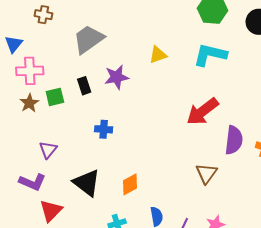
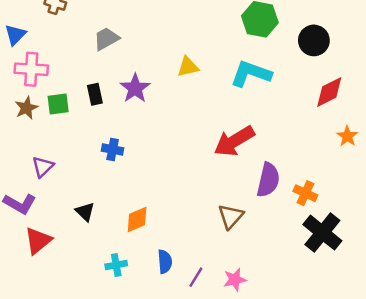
gray trapezoid: (88, 39) -> (106, 39), size x0.7
purple star: (117, 77) -> (135, 88), turned -30
black triangle: (87, 183) -> (85, 212), size x0.6

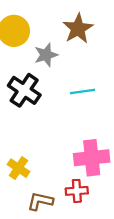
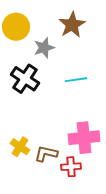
brown L-shape: (40, 201) -> (46, 154), moved

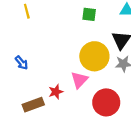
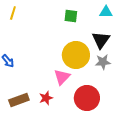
yellow line: (27, 11) -> (13, 13), turned 32
red star: (56, 92) -> (46, 98), moved

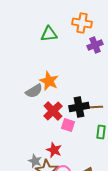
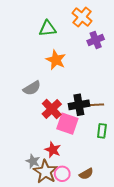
orange cross: (82, 23) -> (82, 17), turned 30
orange star: (49, 81) -> (56, 60), moved
pink square: (68, 125) -> (67, 124), size x1.5

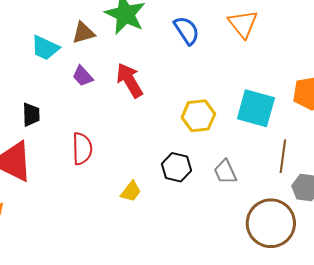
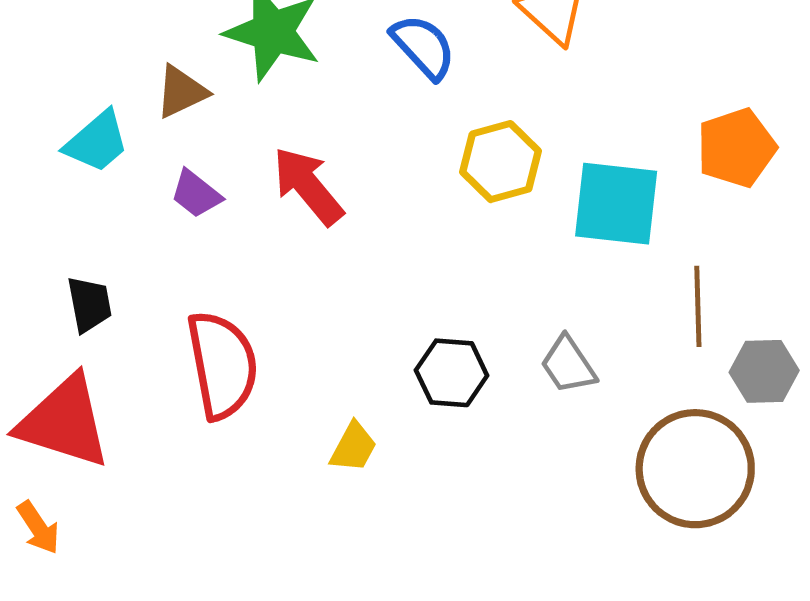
cyan trapezoid: (45, 48) -> (97, 142), turned -56
yellow hexagon: (198, 116) -> (501, 162), moved
red semicircle: (82, 149) -> (222, 365), size x1.4

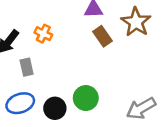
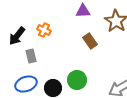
brown rectangle: (102, 36) -> (90, 41), moved

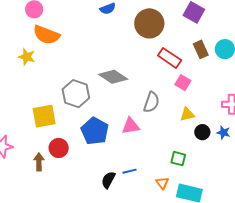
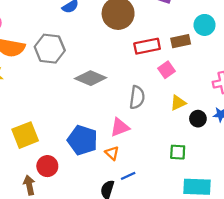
brown rectangle: (201, 49) -> (181, 41), moved, turned -66
red rectangle: (170, 58) -> (147, 46), turned -35
pink square: (183, 83) -> (167, 70), turned 35
gray hexagon: (76, 94) -> (50, 49), moved
orange triangle: (162, 183) -> (112, 153), moved

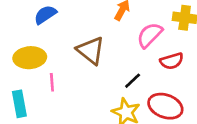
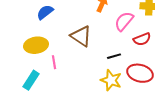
black line: (133, 81) -> (114, 56), turned 32
cyan rectangle: (19, 104) -> (31, 80), turned 48

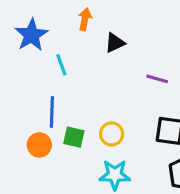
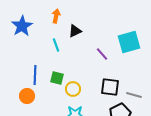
cyan line: (61, 65) -> (56, 45), moved
purple line: (157, 79) -> (102, 54), turned 32
green square: (74, 137) -> (57, 78), moved

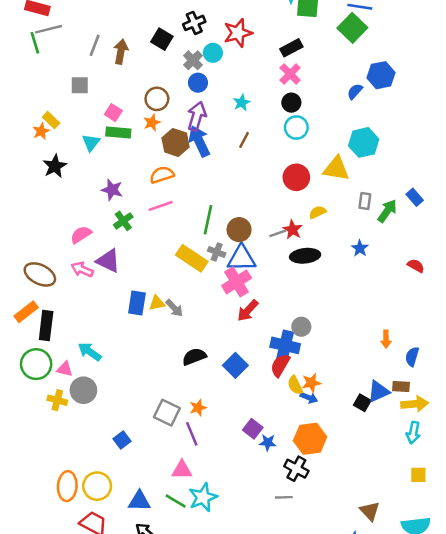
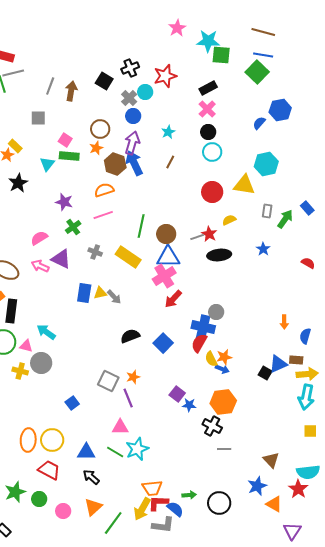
________________________
* WHAT TO WORK ON
Show each line in the data where the string "cyan" appears.

* EXERCISE RESPONSE
cyan trapezoid: (45, 48) -> (97, 142), turned -56
cyan rectangle: (19, 104) -> (31, 80), turned 48
cyan line: (61, 65) -> (56, 45), moved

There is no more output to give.